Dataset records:
--- START ---

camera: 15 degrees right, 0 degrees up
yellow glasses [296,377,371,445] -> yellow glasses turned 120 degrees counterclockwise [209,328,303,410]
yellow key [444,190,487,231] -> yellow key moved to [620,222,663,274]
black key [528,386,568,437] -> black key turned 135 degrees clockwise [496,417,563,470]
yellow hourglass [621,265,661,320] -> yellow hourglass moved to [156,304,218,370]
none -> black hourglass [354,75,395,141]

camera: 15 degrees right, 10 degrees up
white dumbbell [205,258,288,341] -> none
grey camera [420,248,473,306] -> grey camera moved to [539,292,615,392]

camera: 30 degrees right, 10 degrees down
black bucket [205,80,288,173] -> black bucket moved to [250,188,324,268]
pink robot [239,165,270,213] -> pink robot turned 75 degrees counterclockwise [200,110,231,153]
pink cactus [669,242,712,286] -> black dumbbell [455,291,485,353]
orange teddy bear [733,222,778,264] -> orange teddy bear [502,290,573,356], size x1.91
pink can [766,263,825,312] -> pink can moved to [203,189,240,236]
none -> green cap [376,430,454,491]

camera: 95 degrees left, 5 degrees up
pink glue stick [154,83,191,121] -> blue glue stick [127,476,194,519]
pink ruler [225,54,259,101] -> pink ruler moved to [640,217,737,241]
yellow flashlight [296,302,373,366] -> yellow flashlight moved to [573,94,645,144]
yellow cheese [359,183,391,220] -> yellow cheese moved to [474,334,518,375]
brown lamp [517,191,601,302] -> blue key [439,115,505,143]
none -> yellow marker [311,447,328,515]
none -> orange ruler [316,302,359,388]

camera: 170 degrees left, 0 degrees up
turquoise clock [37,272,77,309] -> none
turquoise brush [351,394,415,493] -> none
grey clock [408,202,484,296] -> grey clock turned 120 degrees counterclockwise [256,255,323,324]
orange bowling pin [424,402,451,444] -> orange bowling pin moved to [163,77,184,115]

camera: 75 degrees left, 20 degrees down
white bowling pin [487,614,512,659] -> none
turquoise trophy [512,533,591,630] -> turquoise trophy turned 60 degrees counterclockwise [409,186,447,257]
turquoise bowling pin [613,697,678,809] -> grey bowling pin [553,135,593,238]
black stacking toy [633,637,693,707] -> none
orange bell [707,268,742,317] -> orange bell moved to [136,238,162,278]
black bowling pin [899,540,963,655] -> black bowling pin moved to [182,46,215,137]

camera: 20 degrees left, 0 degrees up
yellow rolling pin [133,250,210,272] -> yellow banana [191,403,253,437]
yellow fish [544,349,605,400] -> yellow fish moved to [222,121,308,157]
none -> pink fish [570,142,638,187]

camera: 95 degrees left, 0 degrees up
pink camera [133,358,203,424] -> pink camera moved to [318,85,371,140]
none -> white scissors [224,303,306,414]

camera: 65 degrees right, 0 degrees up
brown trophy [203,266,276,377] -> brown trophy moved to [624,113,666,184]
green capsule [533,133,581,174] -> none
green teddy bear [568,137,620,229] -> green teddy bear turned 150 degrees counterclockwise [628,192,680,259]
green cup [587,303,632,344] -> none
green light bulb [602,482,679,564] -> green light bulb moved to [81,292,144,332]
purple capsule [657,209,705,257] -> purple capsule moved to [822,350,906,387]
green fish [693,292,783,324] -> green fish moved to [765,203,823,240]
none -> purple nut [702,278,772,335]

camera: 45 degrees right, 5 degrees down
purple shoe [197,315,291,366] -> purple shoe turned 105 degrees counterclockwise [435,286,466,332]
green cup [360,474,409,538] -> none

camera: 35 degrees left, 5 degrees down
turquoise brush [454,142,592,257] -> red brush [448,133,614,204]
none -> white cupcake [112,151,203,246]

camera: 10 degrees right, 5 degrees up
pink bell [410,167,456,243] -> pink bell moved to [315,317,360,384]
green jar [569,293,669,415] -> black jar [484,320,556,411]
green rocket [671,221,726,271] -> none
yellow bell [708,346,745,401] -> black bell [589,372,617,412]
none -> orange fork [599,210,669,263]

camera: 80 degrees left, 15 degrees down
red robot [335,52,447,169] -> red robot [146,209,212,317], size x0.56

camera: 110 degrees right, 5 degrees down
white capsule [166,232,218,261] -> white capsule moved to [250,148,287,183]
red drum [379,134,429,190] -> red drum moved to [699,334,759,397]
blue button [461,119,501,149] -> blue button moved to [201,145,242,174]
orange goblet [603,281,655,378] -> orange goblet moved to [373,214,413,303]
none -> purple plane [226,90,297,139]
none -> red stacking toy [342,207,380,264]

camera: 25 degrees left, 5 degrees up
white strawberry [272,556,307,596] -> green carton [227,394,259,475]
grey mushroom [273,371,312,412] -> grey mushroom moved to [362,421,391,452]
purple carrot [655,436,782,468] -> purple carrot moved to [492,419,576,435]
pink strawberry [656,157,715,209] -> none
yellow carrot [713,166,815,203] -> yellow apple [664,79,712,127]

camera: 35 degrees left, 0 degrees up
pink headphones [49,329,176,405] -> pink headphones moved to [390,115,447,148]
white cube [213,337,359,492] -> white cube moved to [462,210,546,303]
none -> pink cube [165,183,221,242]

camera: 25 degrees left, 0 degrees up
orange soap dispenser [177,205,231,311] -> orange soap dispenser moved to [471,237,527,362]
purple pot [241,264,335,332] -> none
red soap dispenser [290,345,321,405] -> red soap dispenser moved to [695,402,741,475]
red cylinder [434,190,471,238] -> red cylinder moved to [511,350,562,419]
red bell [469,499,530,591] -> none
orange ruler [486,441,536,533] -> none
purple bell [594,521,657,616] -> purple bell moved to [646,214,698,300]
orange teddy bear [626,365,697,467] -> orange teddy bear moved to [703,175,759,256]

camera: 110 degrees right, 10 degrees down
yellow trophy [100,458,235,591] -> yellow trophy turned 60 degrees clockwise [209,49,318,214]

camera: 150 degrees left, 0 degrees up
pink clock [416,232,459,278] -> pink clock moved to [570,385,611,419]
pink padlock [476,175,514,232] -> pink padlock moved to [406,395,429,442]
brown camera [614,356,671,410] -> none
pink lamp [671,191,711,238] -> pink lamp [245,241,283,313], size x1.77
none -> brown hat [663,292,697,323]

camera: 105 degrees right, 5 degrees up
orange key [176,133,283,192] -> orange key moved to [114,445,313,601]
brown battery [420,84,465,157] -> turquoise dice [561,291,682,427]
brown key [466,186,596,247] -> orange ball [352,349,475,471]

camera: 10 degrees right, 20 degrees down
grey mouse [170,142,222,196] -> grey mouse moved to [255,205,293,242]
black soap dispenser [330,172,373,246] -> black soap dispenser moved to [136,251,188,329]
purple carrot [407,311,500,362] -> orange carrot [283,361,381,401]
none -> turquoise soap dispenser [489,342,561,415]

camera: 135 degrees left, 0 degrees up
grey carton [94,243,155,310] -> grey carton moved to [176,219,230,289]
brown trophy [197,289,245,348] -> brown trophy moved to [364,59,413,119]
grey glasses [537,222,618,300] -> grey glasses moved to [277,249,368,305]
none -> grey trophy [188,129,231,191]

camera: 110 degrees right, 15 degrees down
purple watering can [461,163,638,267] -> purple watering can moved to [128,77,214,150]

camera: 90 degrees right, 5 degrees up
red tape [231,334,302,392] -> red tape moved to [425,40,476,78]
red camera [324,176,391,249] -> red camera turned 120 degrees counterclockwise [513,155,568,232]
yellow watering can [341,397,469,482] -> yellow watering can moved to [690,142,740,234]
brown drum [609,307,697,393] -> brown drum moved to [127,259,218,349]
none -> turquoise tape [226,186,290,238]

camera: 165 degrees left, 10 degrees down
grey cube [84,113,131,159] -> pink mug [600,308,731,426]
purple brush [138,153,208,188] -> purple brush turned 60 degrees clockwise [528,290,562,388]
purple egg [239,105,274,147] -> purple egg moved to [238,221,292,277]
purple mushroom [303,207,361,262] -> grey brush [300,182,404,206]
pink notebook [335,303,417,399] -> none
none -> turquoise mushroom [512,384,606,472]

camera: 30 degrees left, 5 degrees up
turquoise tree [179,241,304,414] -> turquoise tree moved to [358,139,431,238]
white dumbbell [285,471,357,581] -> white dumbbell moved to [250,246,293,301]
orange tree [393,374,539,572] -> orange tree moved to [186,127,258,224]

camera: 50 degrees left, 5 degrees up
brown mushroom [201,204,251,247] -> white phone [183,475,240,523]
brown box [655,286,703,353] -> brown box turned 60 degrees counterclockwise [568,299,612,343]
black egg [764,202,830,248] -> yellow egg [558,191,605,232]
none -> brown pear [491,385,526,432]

--- END ---

Assignment:
Write out only the lines that run from the line containing "grey clock [408,202,484,296]" through the line containing "white bowling pin [487,614,512,659] -> none", both included, exactly as they appear above.

Exercise output:
grey clock [408,202,484,296] -> grey clock turned 120 degrees counterclockwise [256,255,323,324]
orange bowling pin [424,402,451,444] -> orange bowling pin moved to [163,77,184,115]

camera: 75 degrees left, 20 degrees down
white bowling pin [487,614,512,659] -> none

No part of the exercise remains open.